> **Object state change records**
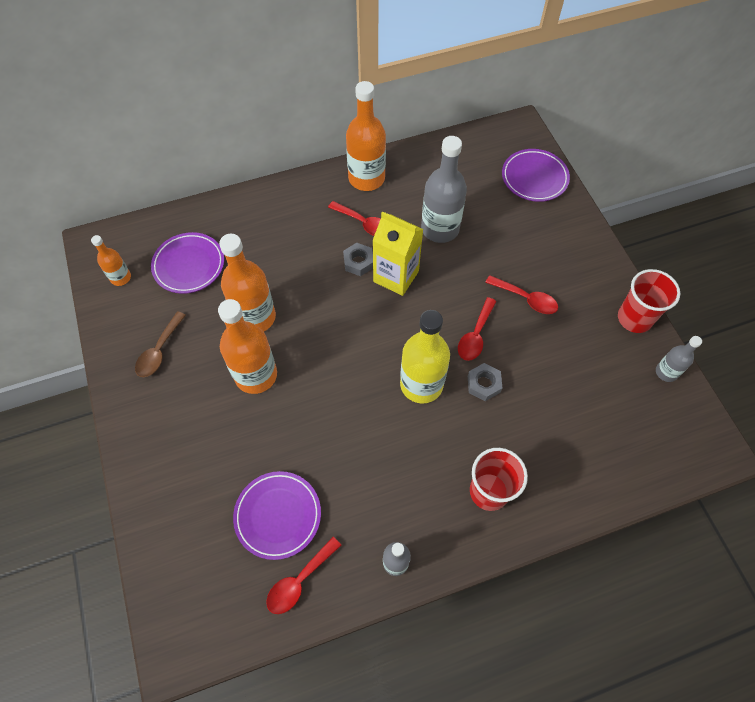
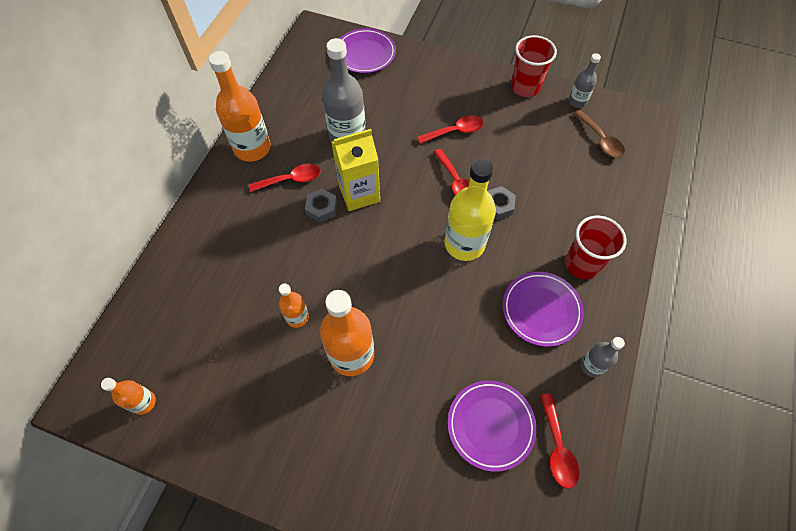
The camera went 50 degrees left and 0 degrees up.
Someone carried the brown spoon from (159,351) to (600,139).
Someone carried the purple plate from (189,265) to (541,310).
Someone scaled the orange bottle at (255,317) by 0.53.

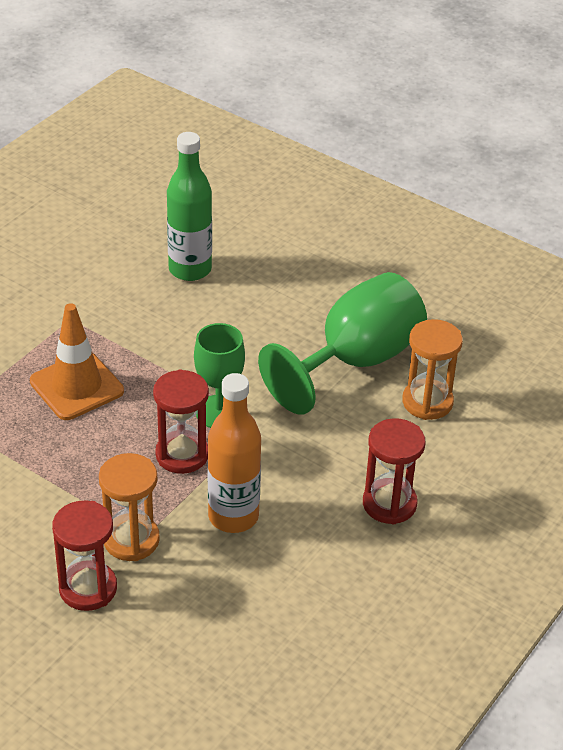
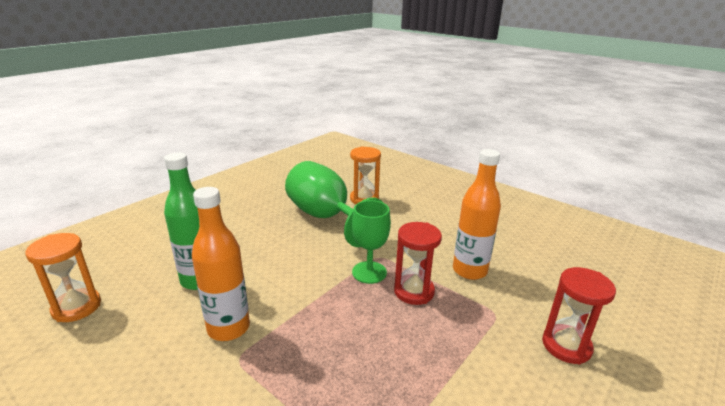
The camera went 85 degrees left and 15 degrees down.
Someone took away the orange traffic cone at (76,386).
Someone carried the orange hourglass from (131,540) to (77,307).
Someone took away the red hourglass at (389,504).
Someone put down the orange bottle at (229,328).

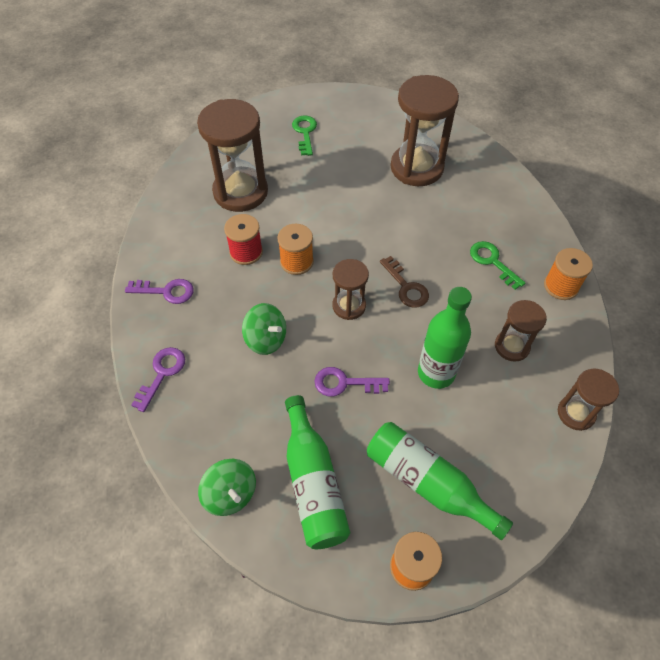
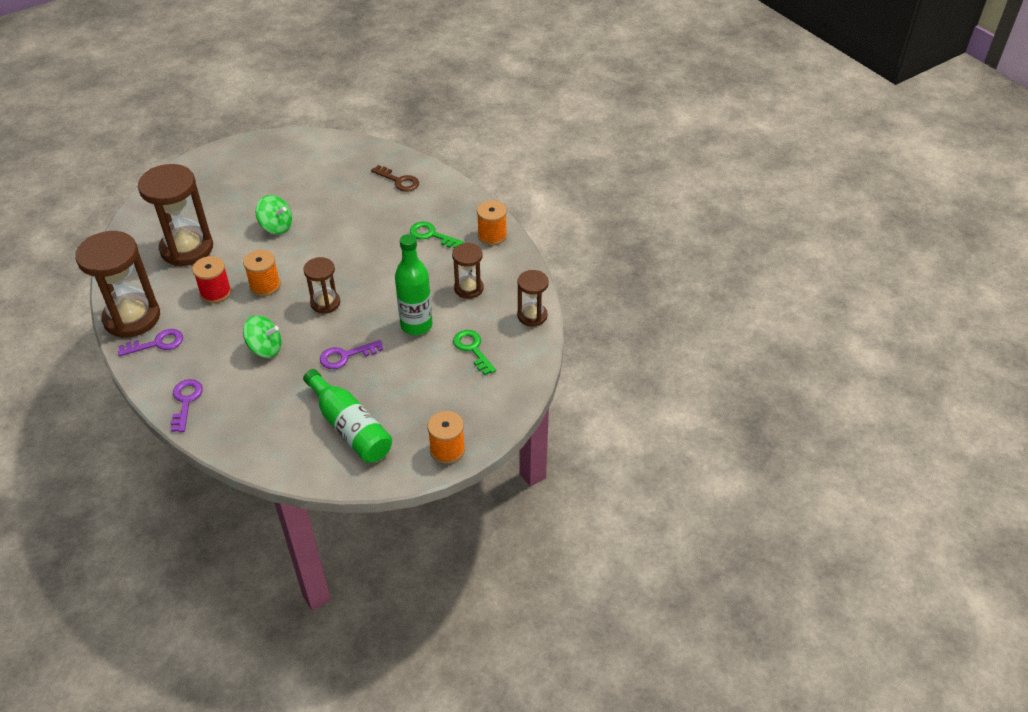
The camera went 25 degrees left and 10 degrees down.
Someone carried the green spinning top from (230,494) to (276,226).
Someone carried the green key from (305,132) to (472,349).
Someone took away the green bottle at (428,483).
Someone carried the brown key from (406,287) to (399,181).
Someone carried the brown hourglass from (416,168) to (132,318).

> **YOUR INSTRUCTIONS**
Each record must appear again exactly as written above, without its pictures.

> **REPLY TO THE TASK**
The camera went 50 degrees left and 0 degrees up.
Someone carried the brown spoon from (159,351) to (600,139).
Someone carried the purple plate from (189,265) to (541,310).
Someone scaled the orange bottle at (255,317) by 0.53.

The camera went 85 degrees left and 15 degrees down.
Someone took away the orange traffic cone at (76,386).
Someone carried the orange hourglass from (131,540) to (77,307).
Someone took away the red hourglass at (389,504).
Someone put down the orange bottle at (229,328).

The camera went 25 degrees left and 10 degrees down.
Someone carried the green spinning top from (230,494) to (276,226).
Someone carried the green key from (305,132) to (472,349).
Someone took away the green bottle at (428,483).
Someone carried the brown key from (406,287) to (399,181).
Someone carried the brown hourglass from (416,168) to (132,318).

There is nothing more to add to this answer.